- **GIVEN DATA**:
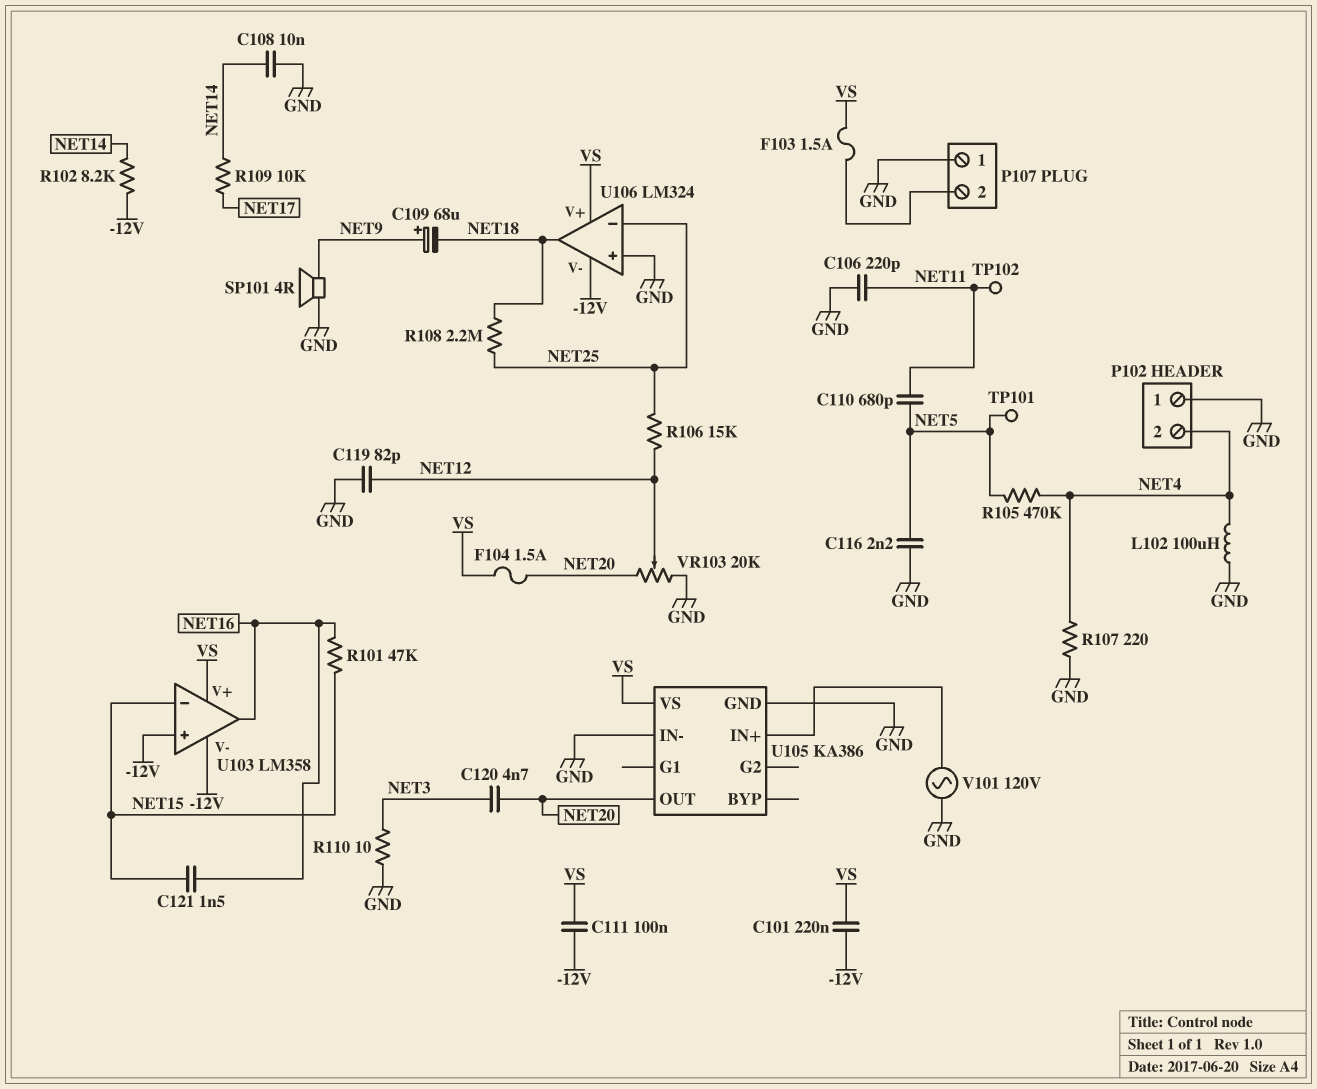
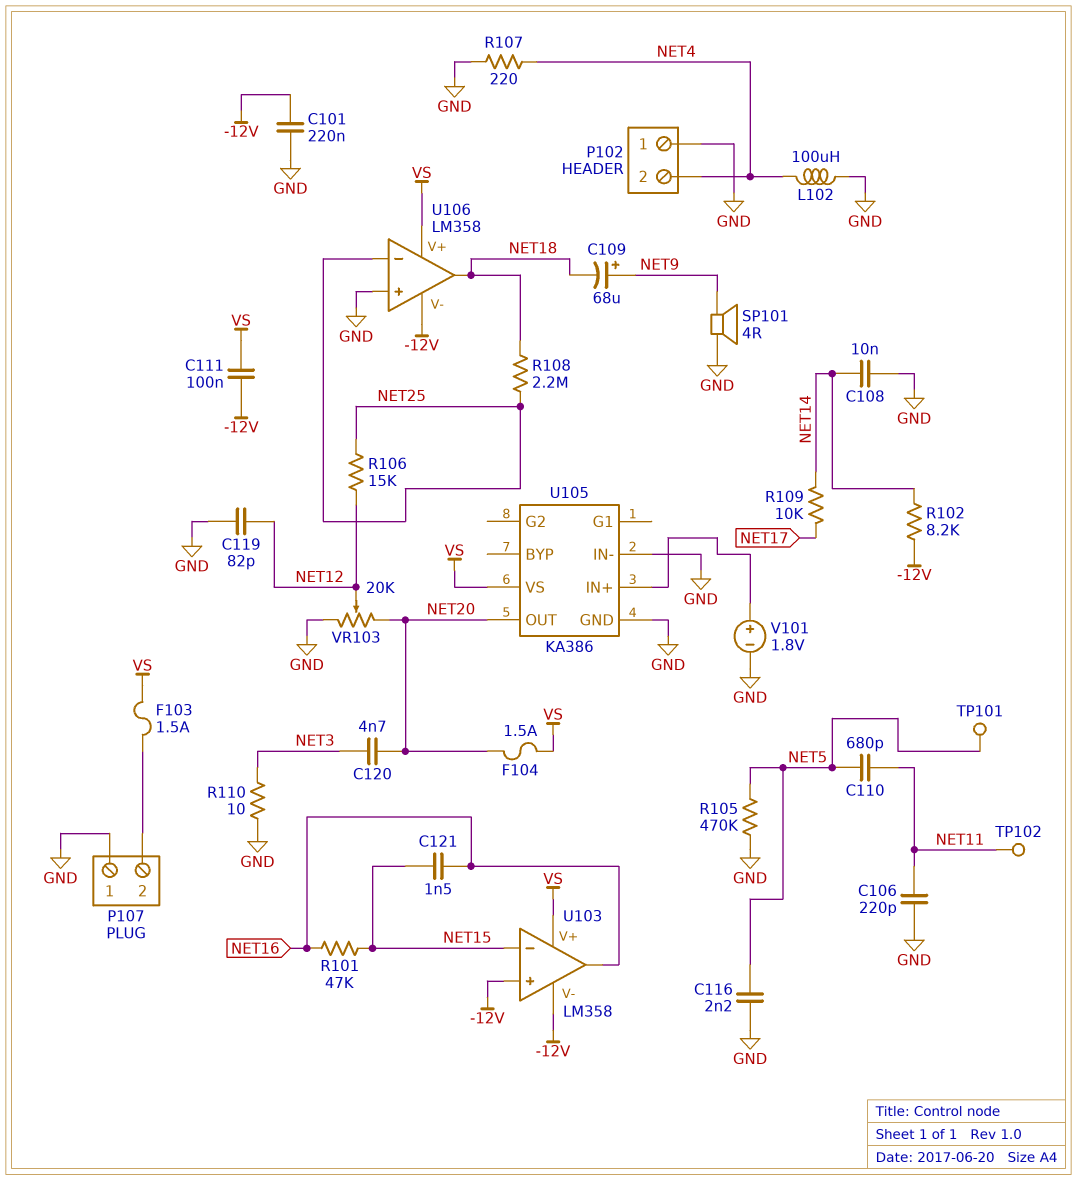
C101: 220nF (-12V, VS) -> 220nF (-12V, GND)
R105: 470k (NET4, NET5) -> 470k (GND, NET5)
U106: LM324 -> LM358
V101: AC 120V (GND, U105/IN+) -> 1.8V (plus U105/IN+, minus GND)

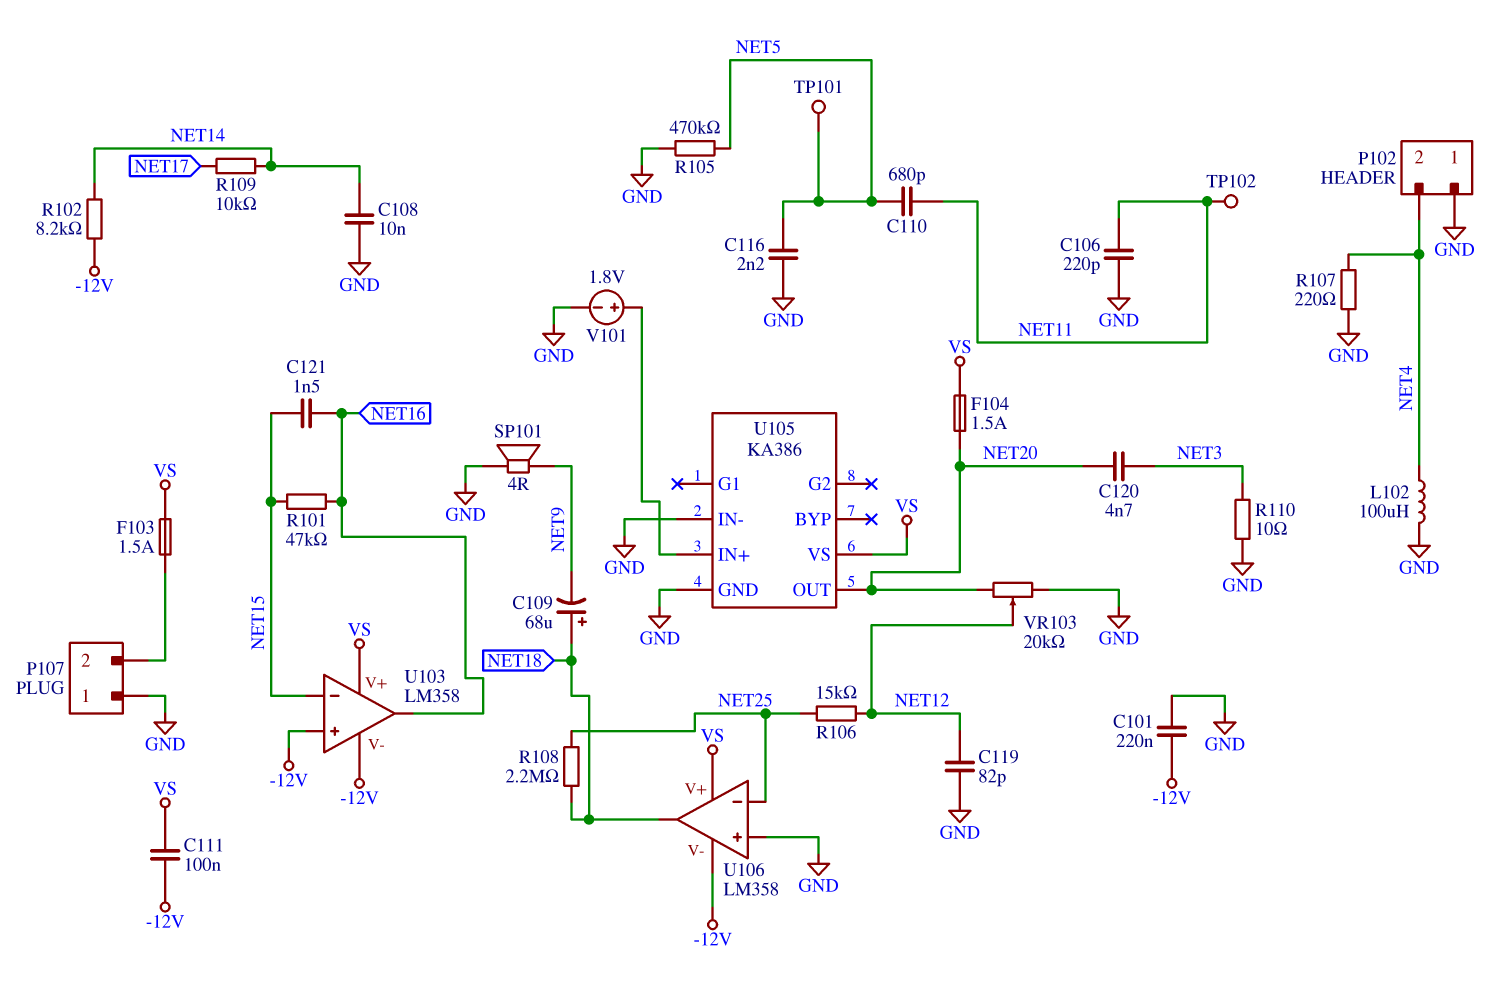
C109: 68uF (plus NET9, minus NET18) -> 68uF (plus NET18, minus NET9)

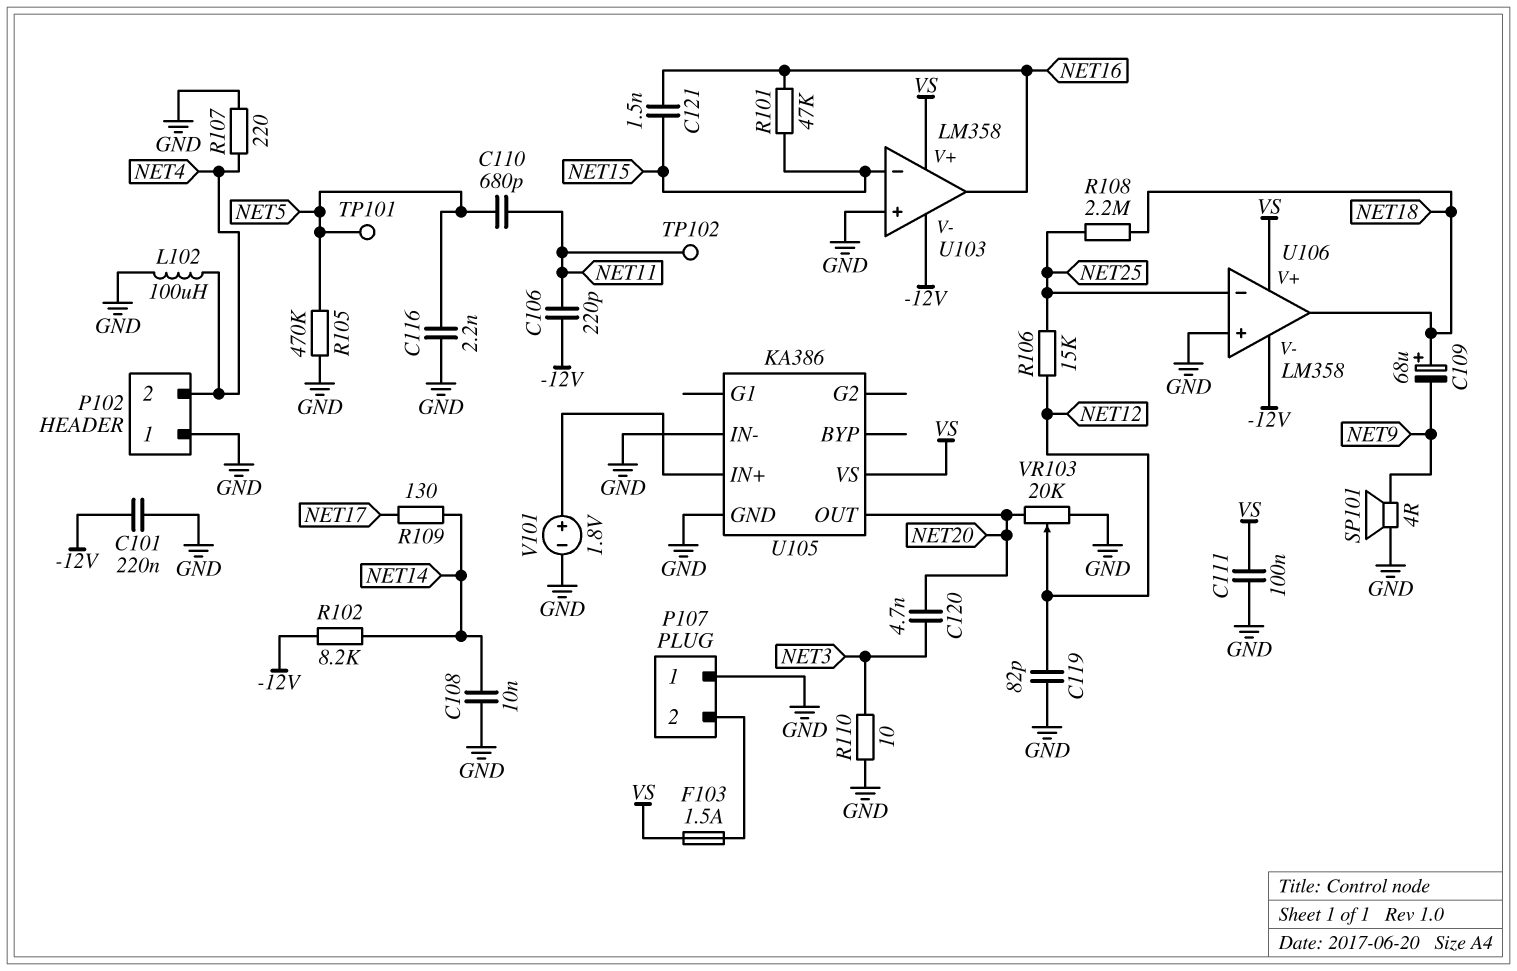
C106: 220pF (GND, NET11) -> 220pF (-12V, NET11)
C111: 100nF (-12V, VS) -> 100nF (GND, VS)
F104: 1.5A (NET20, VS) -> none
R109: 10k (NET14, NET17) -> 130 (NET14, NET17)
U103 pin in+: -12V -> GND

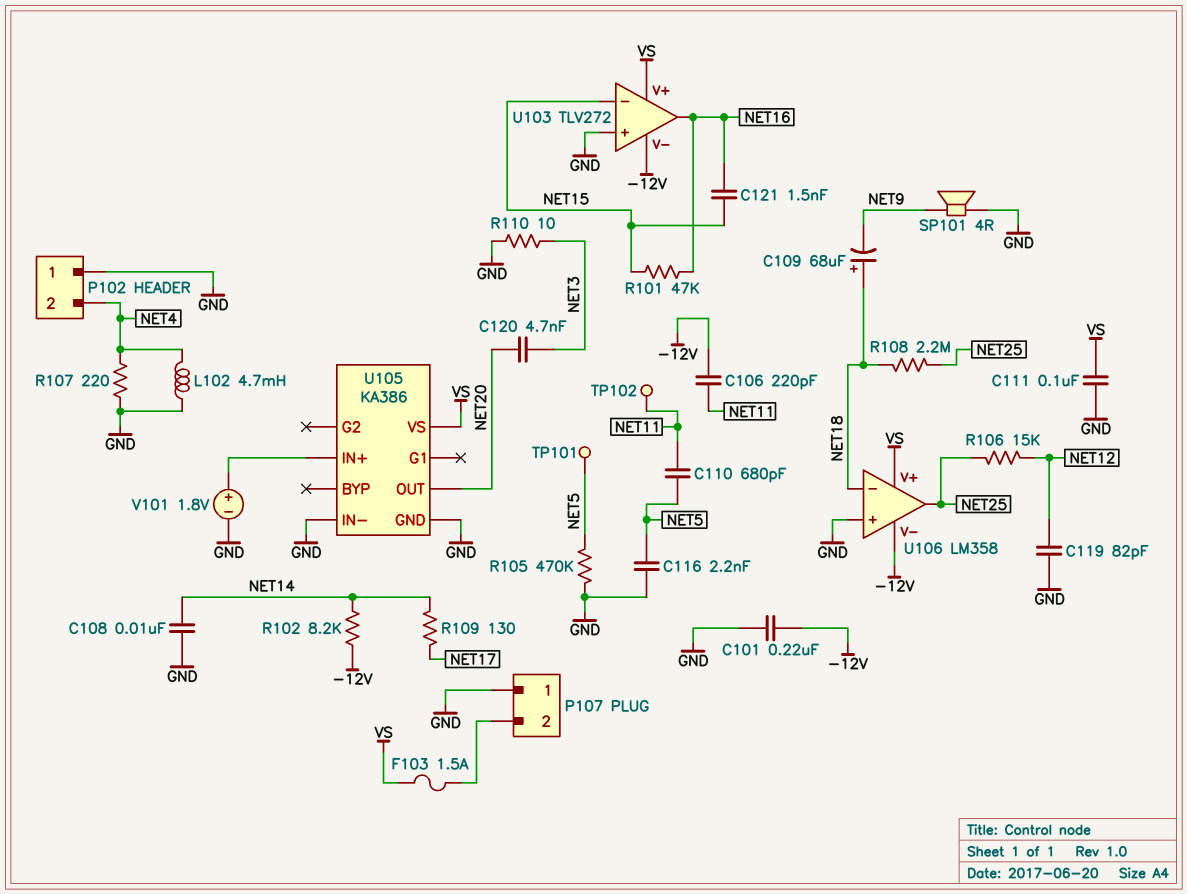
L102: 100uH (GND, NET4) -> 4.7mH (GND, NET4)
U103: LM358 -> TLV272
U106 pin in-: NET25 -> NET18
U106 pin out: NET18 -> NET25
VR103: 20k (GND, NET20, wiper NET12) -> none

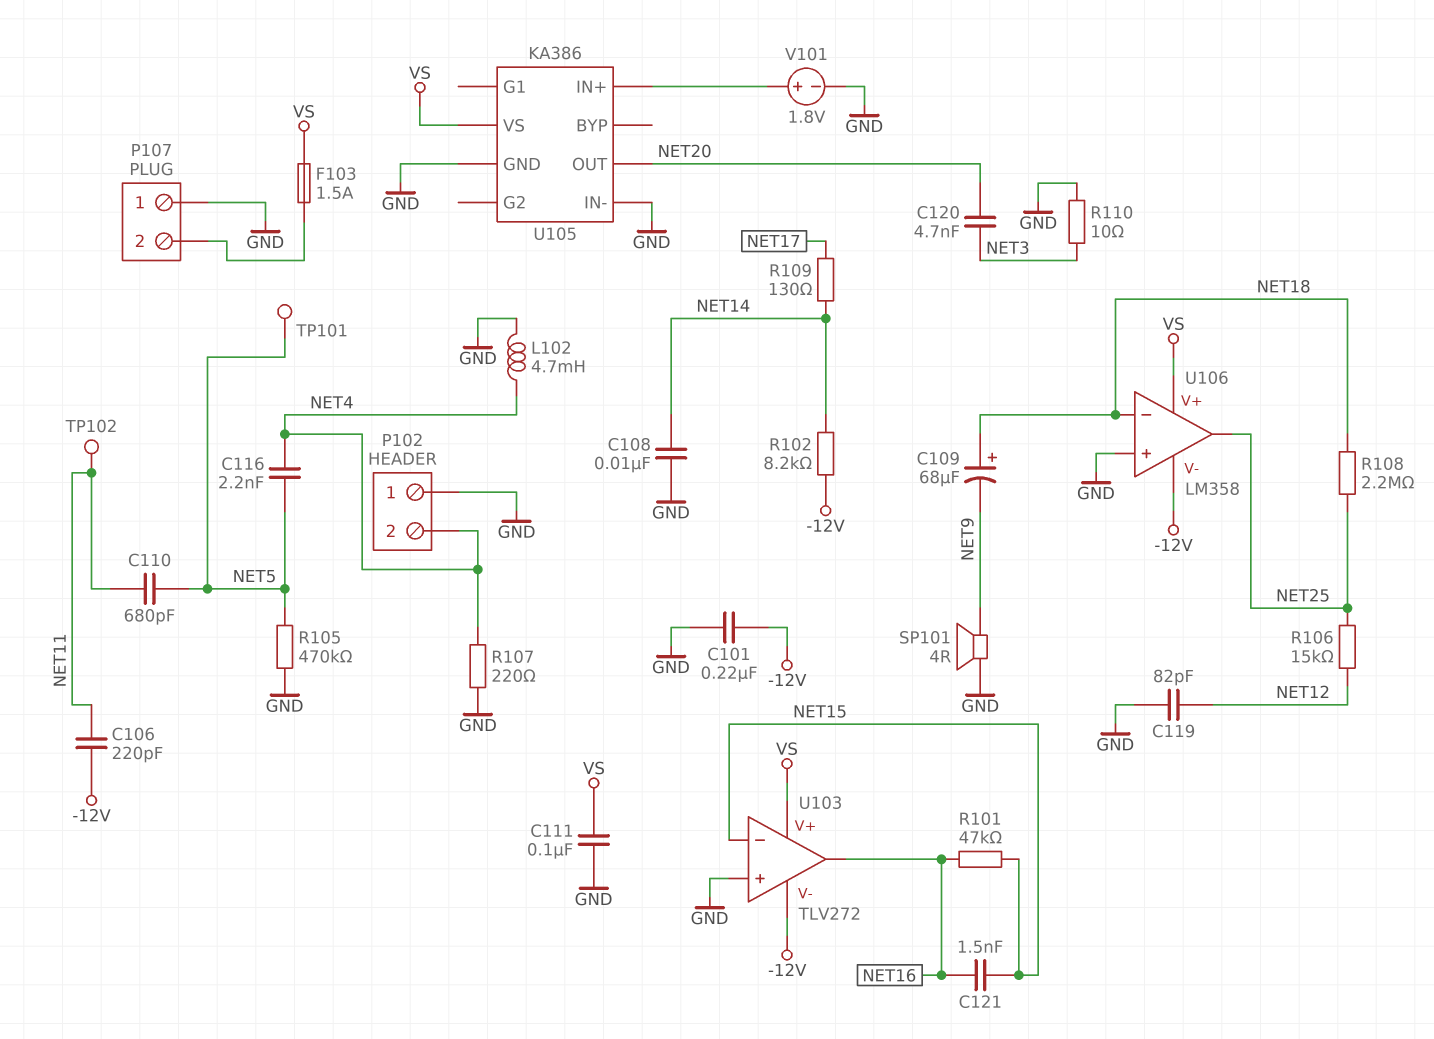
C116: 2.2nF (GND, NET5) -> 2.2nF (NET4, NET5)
...
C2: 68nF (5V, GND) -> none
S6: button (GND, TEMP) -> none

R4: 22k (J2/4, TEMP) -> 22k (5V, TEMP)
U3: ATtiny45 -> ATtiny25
...
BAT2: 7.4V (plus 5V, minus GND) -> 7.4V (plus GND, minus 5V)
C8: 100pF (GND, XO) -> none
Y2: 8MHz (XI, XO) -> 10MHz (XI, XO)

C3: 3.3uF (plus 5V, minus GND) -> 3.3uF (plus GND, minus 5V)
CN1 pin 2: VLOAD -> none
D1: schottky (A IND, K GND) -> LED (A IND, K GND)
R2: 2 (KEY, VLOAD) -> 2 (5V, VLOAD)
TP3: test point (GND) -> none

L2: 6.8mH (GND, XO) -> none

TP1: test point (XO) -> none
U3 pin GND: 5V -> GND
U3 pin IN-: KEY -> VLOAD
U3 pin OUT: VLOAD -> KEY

- **WHAT YOU WILL DO**:
What to print is the stretch of entries from the line with "C109: 68uF (plus" up to and including the line with "C116: 2.2nF (GND, NET5) -> 2.2nF (NET4, NET5)". Please print it exactly and leave out the pictures.

- **TASK ANSWER**:
C109: 68uF (plus NET9, minus NET18) -> 68uF (plus NET18, minus NET9)

C106: 220pF (GND, NET11) -> 220pF (-12V, NET11)
C111: 100nF (-12V, VS) -> 100nF (GND, VS)
F104: 1.5A (NET20, VS) -> none
R109: 10k (NET14, NET17) -> 130 (NET14, NET17)
U103 pin in+: -12V -> GND

L102: 100uH (GND, NET4) -> 4.7mH (GND, NET4)
U103: LM358 -> TLV272
U106 pin in-: NET25 -> NET18
U106 pin out: NET18 -> NET25
VR103: 20k (GND, NET20, wiper NET12) -> none

C116: 2.2nF (GND, NET5) -> 2.2nF (NET4, NET5)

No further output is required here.